--- DATA SHOWN Enclosed Below ---

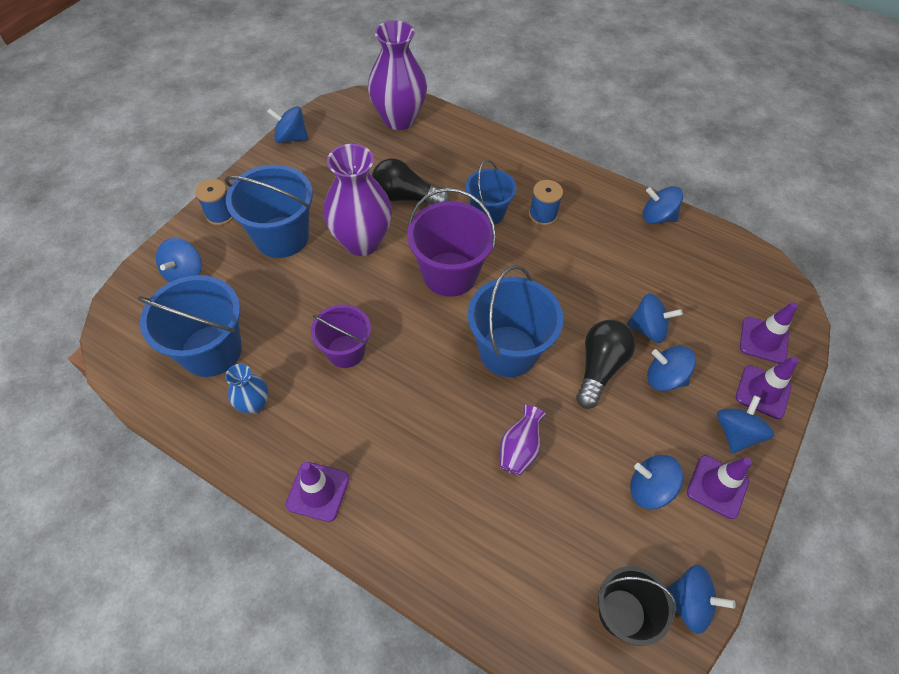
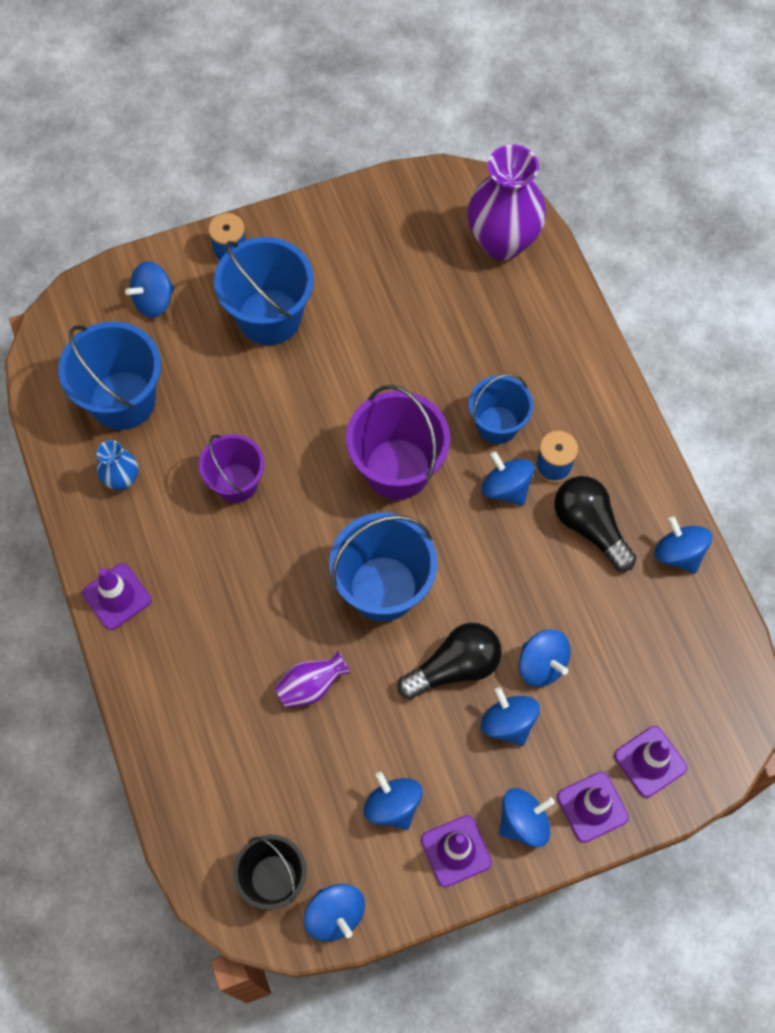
camera: 40 degrees right, 10 degrees up
(291, 138) = (367, 196): blue spinning top -> blue spinning top (506, 488)
(362, 242) = (341, 374): purple vase -> none
(405, 197) = (427, 349): black light bulb -> black light bulb (590, 527)

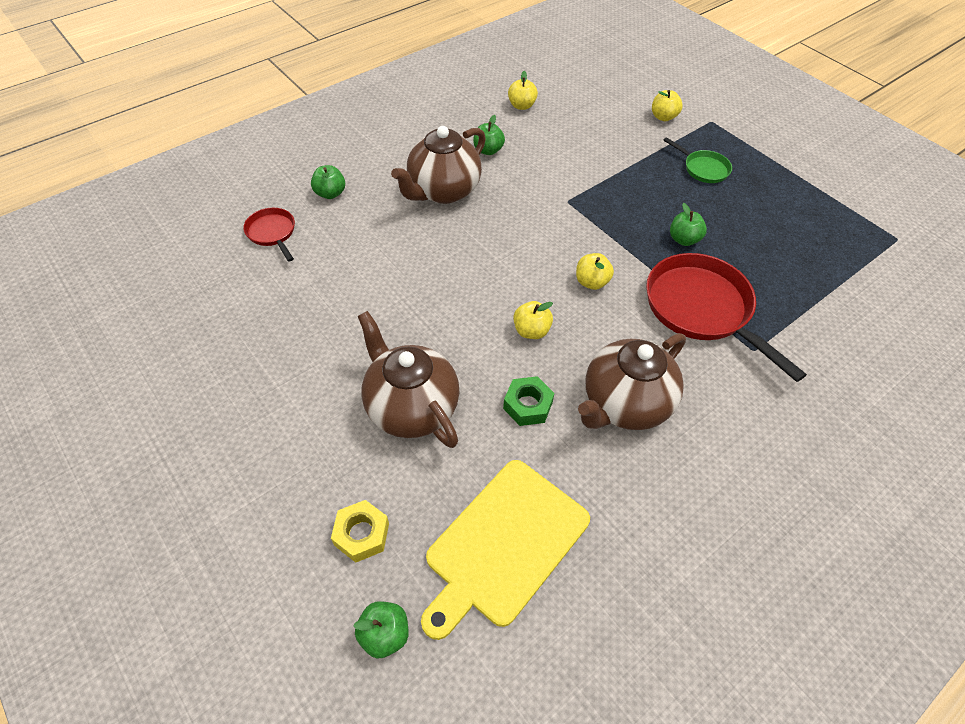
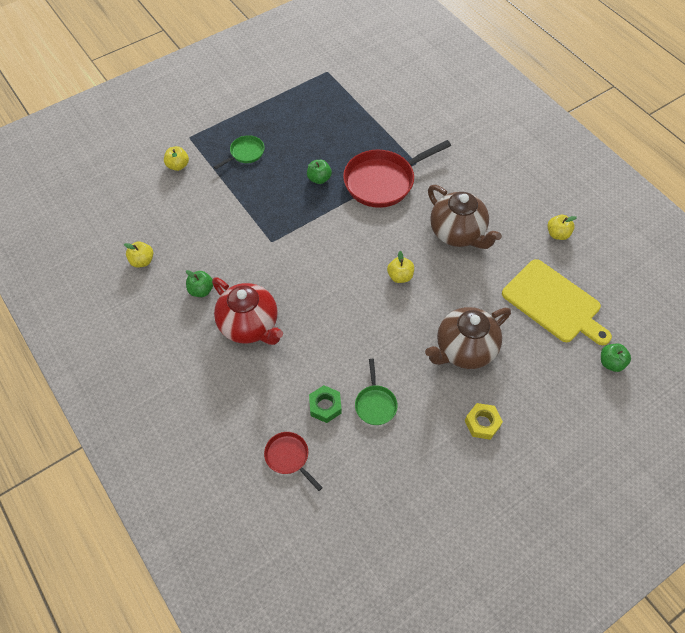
camera: 85 degrees left, 5 degrees up
(272, 233) = (289, 457): red pan -> red pan turned 75 degrees clockwise
(330, 193) = (242, 413): green apple -> none
(332, 307) = (375, 404): none -> green pan
(361, 534) = (555, 376): yellow nut -> yellow nut (482, 423)
(443, 191) = (250, 326): brown teapot -> red teapot
(527, 405) = (460, 284): green nut -> green nut (325, 406)
(591, 282) = (357, 237): yellow apple -> yellow apple (557, 234)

--- End of Enclosed DATA SHOWN ---

Within the listing above, copy each line that has the string "degrees".

camera: 40 degrees right, 10 degrees up
camera: 85 degrees left, 5 degrees up
(272, 233) = (289, 457): red pan -> red pan turned 75 degrees clockwise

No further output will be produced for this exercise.